--- BEGIN RECORDS SUPPLIED ---

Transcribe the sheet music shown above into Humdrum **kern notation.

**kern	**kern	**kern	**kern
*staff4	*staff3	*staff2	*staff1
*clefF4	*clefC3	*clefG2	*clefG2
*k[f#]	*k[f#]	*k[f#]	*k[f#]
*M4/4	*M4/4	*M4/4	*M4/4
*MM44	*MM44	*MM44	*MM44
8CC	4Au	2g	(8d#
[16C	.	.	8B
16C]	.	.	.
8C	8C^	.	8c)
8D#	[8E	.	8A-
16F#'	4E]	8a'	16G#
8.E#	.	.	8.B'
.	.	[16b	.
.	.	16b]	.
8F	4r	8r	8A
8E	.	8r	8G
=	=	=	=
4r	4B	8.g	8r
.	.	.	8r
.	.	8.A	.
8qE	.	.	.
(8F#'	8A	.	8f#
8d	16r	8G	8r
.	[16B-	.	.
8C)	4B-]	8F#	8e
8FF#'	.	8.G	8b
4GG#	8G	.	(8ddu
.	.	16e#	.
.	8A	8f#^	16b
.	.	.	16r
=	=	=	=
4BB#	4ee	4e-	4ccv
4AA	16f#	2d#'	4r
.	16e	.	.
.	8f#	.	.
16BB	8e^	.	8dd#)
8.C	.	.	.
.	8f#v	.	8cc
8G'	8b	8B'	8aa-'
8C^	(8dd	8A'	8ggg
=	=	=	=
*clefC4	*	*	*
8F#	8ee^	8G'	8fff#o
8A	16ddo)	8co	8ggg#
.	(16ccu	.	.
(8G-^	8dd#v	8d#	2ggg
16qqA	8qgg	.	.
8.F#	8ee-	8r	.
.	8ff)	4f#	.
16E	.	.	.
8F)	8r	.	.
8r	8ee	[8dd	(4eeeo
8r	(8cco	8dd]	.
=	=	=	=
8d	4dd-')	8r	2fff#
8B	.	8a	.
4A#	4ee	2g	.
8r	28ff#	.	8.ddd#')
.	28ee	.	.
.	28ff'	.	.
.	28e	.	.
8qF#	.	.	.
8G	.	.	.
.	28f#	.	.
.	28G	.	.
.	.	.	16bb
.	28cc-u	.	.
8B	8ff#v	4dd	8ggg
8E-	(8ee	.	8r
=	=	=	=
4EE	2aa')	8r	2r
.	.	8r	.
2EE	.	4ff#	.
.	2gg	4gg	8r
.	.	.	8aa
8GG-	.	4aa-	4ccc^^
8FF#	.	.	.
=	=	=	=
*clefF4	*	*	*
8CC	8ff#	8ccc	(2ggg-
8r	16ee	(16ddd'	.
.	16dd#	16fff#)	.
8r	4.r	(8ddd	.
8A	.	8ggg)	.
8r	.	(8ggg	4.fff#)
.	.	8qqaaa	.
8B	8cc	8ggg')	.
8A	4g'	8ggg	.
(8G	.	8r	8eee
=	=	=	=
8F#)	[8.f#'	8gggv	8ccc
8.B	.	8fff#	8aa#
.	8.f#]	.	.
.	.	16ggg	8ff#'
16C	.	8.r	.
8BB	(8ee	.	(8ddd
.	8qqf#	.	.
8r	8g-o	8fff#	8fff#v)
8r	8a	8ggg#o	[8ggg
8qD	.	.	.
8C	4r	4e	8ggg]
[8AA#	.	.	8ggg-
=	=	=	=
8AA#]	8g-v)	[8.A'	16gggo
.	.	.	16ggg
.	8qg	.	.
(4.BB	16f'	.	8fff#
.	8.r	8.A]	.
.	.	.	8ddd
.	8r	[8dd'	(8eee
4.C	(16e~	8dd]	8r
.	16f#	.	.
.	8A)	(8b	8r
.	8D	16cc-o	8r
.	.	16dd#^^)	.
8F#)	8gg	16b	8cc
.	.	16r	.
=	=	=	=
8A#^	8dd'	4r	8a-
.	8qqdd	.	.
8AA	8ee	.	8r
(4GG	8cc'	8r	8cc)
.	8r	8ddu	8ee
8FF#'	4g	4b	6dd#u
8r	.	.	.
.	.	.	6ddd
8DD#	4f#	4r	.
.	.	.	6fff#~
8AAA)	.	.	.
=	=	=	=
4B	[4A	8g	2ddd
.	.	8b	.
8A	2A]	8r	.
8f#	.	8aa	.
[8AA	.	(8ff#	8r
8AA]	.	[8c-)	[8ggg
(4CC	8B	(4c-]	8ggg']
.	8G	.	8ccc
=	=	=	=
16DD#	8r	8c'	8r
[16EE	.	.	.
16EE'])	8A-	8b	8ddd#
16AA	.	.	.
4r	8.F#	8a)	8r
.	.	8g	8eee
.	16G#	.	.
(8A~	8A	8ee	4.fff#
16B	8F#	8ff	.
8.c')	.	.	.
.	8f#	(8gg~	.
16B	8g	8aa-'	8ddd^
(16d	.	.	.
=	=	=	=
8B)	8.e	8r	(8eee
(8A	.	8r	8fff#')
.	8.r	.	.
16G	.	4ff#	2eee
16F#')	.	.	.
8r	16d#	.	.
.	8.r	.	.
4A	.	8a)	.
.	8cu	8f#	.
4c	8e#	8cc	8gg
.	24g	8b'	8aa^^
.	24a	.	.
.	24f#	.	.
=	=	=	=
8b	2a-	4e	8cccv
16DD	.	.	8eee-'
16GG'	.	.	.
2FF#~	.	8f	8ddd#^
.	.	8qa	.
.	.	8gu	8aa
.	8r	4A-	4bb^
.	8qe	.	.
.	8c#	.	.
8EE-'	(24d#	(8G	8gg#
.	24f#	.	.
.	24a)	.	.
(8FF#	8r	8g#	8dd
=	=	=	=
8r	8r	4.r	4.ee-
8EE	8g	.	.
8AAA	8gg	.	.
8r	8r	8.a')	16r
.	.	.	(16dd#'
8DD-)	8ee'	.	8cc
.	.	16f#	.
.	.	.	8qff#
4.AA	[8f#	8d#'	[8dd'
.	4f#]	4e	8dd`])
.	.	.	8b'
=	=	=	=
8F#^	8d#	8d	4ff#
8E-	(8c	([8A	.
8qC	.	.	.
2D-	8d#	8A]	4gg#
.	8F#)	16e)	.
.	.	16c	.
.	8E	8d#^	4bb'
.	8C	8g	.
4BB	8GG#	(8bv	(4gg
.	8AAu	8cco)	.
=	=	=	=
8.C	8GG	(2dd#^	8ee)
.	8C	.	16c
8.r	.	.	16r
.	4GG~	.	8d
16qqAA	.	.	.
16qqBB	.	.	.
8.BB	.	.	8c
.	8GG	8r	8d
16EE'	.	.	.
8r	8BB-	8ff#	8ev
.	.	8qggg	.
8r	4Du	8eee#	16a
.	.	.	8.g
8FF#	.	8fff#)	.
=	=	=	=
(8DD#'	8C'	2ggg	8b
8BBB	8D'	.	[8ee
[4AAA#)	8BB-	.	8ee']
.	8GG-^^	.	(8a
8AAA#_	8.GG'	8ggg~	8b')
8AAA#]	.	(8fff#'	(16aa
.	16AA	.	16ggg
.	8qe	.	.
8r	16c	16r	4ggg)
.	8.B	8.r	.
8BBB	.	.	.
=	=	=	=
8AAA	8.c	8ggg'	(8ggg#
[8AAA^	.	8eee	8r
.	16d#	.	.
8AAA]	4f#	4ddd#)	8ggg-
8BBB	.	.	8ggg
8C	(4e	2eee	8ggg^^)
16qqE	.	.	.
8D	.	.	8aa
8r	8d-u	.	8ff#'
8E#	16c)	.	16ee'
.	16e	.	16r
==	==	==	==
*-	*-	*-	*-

--- END RECORDS SUPPLIED ---

** WHAT THE TASK ASKS **
List each line in the items above that contains the string "kern". Case counts.

** SOLUTION TO THIS PROBLEM **
Transcribe the sheet music shown above into Humdrum **kern notation.
**kern	**kern	**kern	**kern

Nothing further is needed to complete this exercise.